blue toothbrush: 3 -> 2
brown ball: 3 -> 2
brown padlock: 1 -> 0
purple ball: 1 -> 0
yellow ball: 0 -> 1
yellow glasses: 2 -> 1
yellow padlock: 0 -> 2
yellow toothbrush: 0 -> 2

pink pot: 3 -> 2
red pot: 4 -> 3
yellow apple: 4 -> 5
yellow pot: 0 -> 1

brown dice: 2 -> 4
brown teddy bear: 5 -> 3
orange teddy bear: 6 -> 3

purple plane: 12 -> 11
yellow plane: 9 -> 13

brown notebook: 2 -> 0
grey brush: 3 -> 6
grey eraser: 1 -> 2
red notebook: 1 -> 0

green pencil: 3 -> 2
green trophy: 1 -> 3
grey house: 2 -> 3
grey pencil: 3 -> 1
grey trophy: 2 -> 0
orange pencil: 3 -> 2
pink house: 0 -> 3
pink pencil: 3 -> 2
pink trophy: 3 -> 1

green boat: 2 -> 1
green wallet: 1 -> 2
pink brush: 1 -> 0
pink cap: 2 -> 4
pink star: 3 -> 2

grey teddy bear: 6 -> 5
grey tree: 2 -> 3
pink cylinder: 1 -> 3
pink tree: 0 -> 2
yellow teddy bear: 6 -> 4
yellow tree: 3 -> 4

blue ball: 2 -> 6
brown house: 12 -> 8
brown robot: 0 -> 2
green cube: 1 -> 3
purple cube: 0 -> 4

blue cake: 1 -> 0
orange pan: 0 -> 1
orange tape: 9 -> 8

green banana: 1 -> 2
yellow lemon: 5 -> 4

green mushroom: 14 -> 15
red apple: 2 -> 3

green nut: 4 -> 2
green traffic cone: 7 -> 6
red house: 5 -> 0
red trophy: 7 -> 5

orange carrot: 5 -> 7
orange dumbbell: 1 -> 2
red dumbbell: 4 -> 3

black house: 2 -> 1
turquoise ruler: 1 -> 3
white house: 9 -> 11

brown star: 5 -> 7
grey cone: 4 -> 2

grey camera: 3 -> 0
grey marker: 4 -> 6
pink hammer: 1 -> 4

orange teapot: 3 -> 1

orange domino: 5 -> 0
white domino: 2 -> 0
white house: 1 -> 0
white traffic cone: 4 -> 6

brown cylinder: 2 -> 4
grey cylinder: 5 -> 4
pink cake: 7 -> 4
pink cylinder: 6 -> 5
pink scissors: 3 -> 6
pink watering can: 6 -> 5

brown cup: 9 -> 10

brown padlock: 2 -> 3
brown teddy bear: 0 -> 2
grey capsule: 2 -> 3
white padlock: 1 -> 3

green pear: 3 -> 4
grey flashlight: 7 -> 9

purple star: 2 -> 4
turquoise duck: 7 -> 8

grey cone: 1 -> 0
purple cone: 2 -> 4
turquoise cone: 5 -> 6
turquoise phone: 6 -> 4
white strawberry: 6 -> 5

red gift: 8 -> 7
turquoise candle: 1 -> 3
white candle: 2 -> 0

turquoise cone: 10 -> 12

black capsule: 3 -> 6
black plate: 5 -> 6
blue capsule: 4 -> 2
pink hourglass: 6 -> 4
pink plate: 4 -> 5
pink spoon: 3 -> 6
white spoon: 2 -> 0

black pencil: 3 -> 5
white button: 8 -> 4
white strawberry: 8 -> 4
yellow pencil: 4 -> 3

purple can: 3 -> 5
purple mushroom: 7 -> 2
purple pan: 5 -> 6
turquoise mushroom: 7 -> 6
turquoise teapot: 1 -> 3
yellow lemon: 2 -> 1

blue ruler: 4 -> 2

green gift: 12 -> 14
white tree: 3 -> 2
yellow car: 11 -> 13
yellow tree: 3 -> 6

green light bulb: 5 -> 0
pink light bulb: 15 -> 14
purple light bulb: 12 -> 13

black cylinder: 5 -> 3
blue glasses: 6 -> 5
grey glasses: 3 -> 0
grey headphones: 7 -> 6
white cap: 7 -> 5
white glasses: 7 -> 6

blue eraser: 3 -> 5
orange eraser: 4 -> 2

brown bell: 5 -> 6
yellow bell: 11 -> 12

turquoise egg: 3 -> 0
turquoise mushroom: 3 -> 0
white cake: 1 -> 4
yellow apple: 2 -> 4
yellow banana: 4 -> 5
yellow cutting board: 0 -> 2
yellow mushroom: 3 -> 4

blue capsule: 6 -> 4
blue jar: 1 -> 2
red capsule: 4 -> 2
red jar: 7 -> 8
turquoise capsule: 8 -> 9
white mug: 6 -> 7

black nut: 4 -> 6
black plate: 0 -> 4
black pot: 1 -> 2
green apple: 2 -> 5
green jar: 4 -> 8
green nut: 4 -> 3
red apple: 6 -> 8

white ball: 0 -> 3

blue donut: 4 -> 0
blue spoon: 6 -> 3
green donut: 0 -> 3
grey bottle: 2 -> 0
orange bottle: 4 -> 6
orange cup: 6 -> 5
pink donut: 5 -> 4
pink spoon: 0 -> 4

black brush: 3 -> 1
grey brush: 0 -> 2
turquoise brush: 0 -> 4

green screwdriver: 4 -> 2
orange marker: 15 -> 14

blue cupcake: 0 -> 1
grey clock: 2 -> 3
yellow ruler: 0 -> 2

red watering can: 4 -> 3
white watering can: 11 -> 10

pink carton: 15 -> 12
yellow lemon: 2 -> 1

Your task: With the line containing "purple pan: 5 -> 6" as the start and the last line of the listing as the end, restate that stretch word for word and nothing else.

Response:
purple pan: 5 -> 6
turquoise mushroom: 7 -> 6
turquoise teapot: 1 -> 3
yellow lemon: 2 -> 1

blue ruler: 4 -> 2

green gift: 12 -> 14
white tree: 3 -> 2
yellow car: 11 -> 13
yellow tree: 3 -> 6

green light bulb: 5 -> 0
pink light bulb: 15 -> 14
purple light bulb: 12 -> 13

black cylinder: 5 -> 3
blue glasses: 6 -> 5
grey glasses: 3 -> 0
grey headphones: 7 -> 6
white cap: 7 -> 5
white glasses: 7 -> 6

blue eraser: 3 -> 5
orange eraser: 4 -> 2

brown bell: 5 -> 6
yellow bell: 11 -> 12

turquoise egg: 3 -> 0
turquoise mushroom: 3 -> 0
white cake: 1 -> 4
yellow apple: 2 -> 4
yellow banana: 4 -> 5
yellow cutting board: 0 -> 2
yellow mushroom: 3 -> 4

blue capsule: 6 -> 4
blue jar: 1 -> 2
red capsule: 4 -> 2
red jar: 7 -> 8
turquoise capsule: 8 -> 9
white mug: 6 -> 7

black nut: 4 -> 6
black plate: 0 -> 4
black pot: 1 -> 2
green apple: 2 -> 5
green jar: 4 -> 8
green nut: 4 -> 3
red apple: 6 -> 8

white ball: 0 -> 3

blue donut: 4 -> 0
blue spoon: 6 -> 3
green donut: 0 -> 3
grey bottle: 2 -> 0
orange bottle: 4 -> 6
orange cup: 6 -> 5
pink donut: 5 -> 4
pink spoon: 0 -> 4

black brush: 3 -> 1
grey brush: 0 -> 2
turquoise brush: 0 -> 4

green screwdriver: 4 -> 2
orange marker: 15 -> 14

blue cupcake: 0 -> 1
grey clock: 2 -> 3
yellow ruler: 0 -> 2

red watering can: 4 -> 3
white watering can: 11 -> 10

pink carton: 15 -> 12
yellow lemon: 2 -> 1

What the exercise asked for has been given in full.